[start]

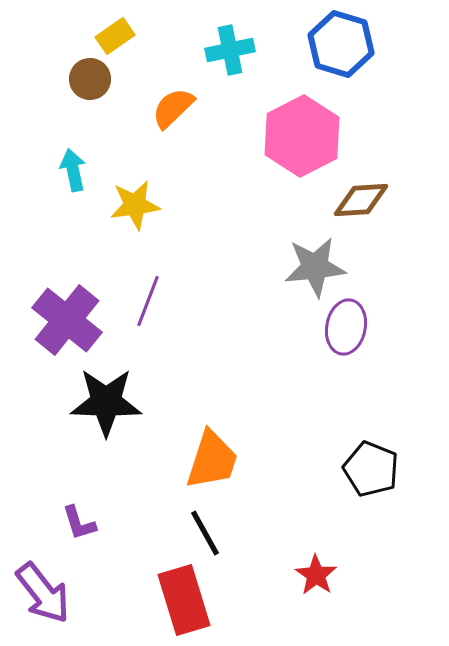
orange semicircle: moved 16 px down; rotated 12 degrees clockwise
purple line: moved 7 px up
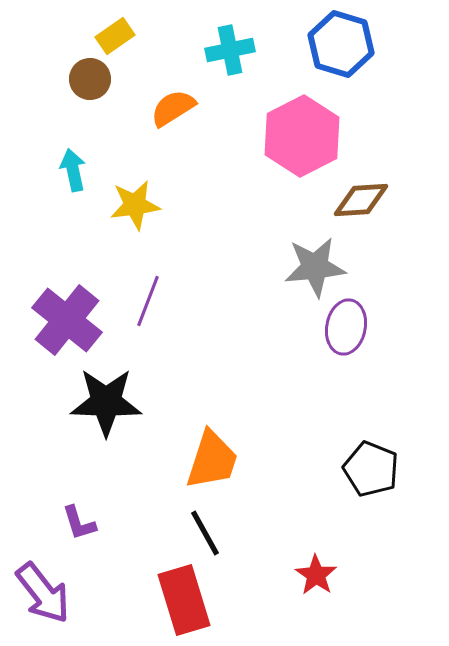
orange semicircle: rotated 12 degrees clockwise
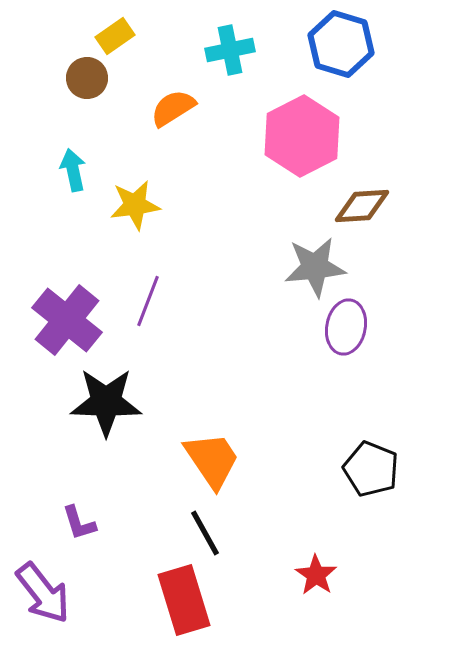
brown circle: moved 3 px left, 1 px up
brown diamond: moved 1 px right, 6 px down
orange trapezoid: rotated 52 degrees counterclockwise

[end]

Pull every line from the listing above and reproduce it word for word, omitting the picture markers.

* **Solution to this task**:
orange semicircle: moved 16 px down; rotated 12 degrees clockwise
purple line: moved 7 px up
orange semicircle: rotated 12 degrees clockwise
brown circle: moved 3 px left, 1 px up
brown diamond: moved 1 px right, 6 px down
orange trapezoid: rotated 52 degrees counterclockwise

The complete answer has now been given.